Below are the records. Retype exactly the lines between the lines holding "black mug: 4 -> 7" and "yellow mug: 5 -> 1", inclusive.

- [EXTRACTED RECORDS]:
== == ==

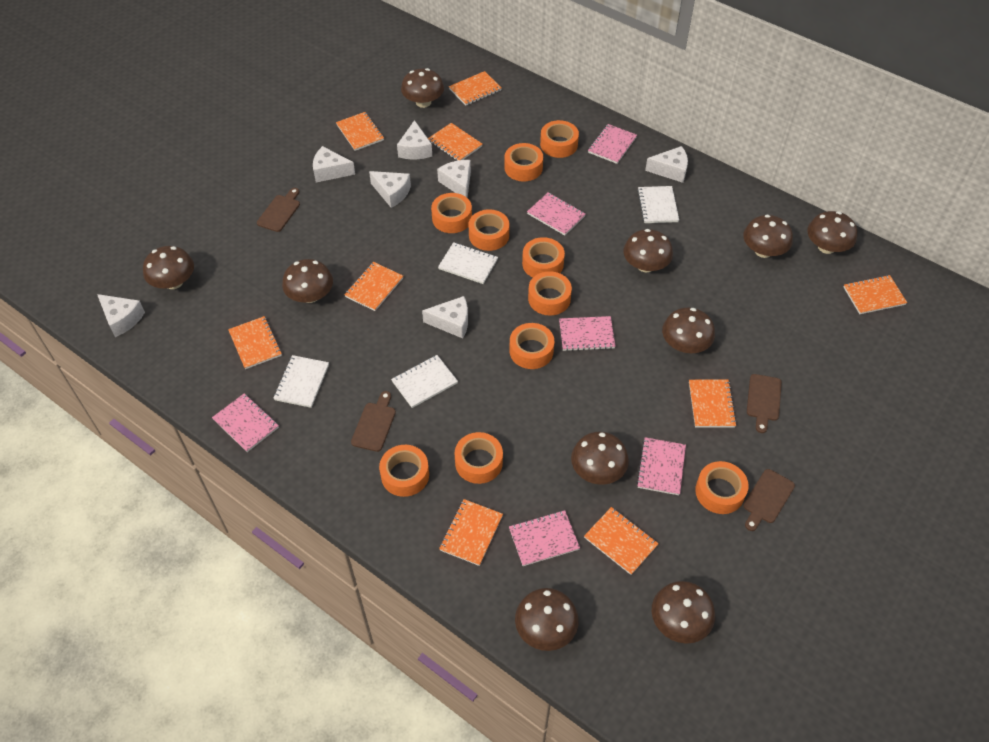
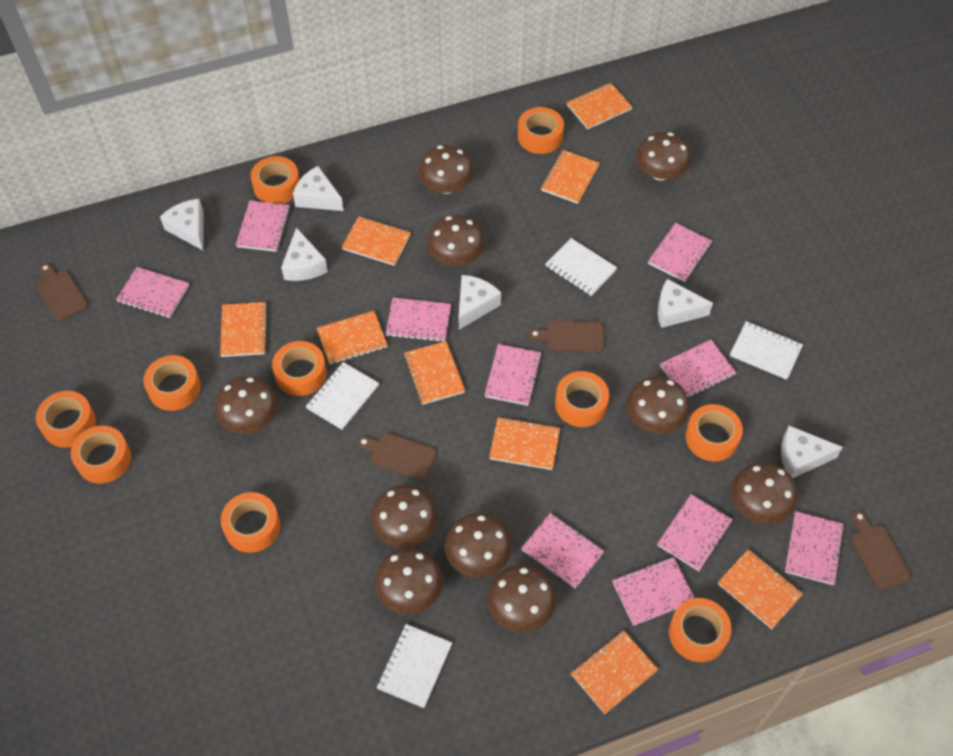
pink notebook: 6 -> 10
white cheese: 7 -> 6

== == ==

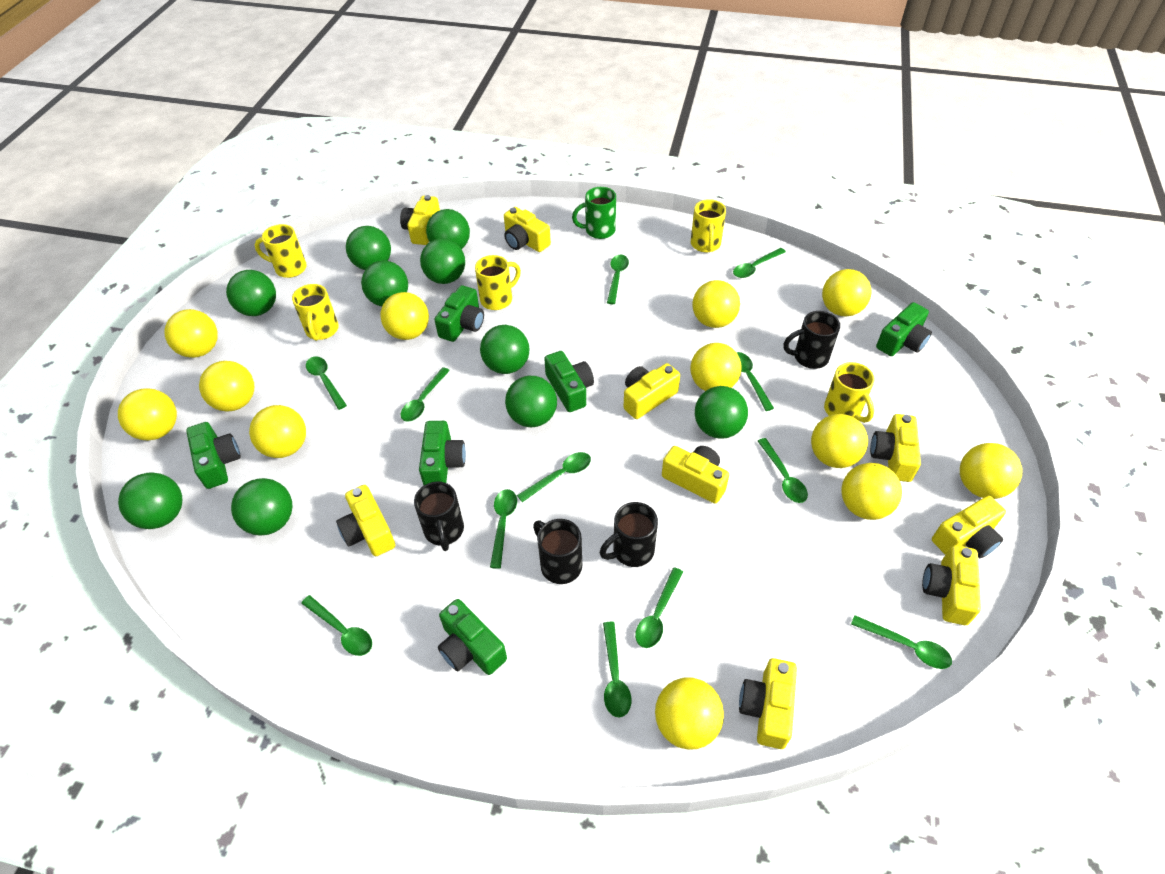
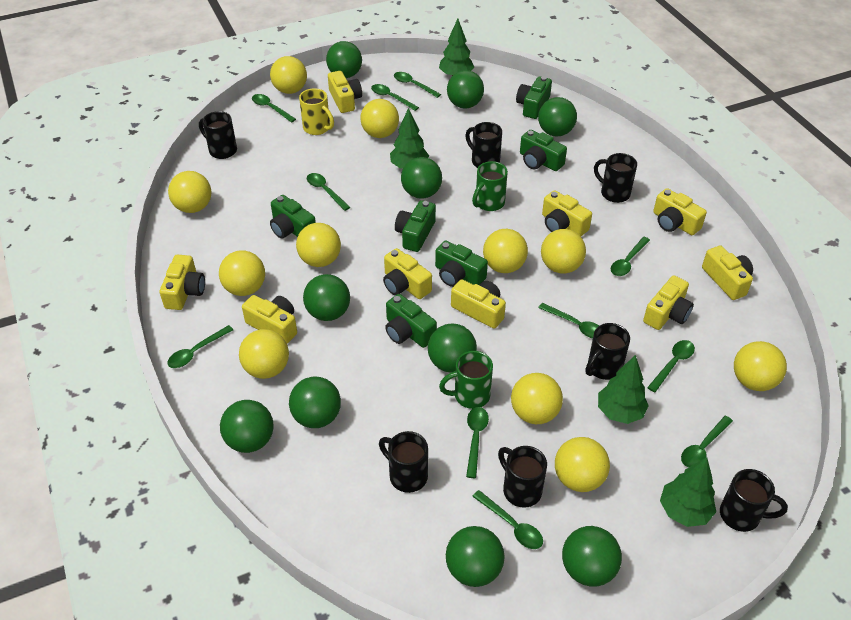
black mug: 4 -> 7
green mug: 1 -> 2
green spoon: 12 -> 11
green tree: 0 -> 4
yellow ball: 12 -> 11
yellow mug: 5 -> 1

== == ==

- [OUTPUT FOR THIS EXERCISE]:
black mug: 4 -> 7
green mug: 1 -> 2
green spoon: 12 -> 11
green tree: 0 -> 4
yellow ball: 12 -> 11
yellow mug: 5 -> 1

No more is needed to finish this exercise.